MATERIAL FOR THE TASK:
####################

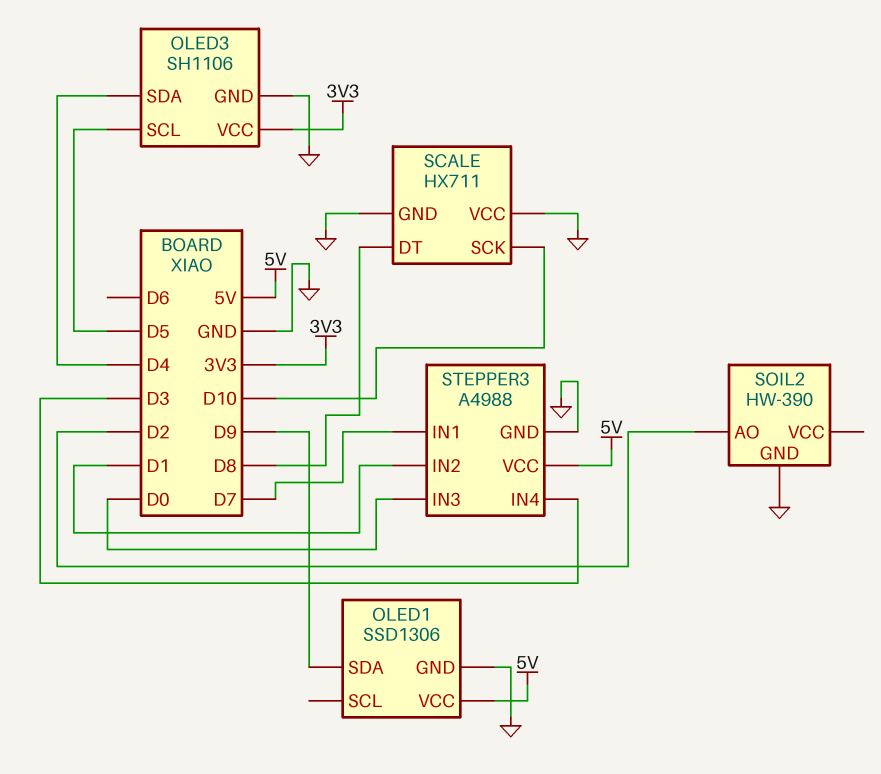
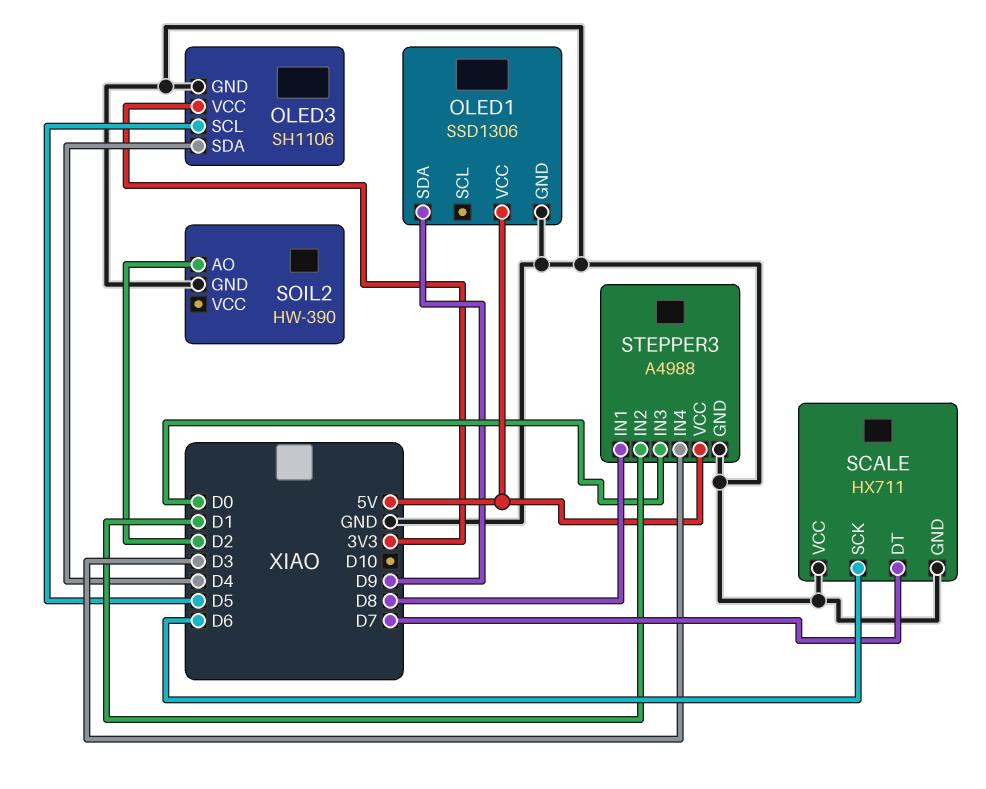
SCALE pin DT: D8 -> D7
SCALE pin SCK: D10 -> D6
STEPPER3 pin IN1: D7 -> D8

####################

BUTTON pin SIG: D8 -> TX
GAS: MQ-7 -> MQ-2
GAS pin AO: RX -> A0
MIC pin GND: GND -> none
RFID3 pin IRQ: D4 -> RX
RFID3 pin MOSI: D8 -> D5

####################

DIRECTIONS: Beginning with the line above that contains "GAS: MQ-7 -> MQ-2", copy each line exactly up to and including the line that contains "RFID3 pin MOSI: D8 -> D5", and go no further.

PROBLEM SOLUTION:
GAS: MQ-7 -> MQ-2
GAS pin AO: RX -> A0
MIC pin GND: GND -> none
RFID3 pin IRQ: D4 -> RX
RFID3 pin MOSI: D8 -> D5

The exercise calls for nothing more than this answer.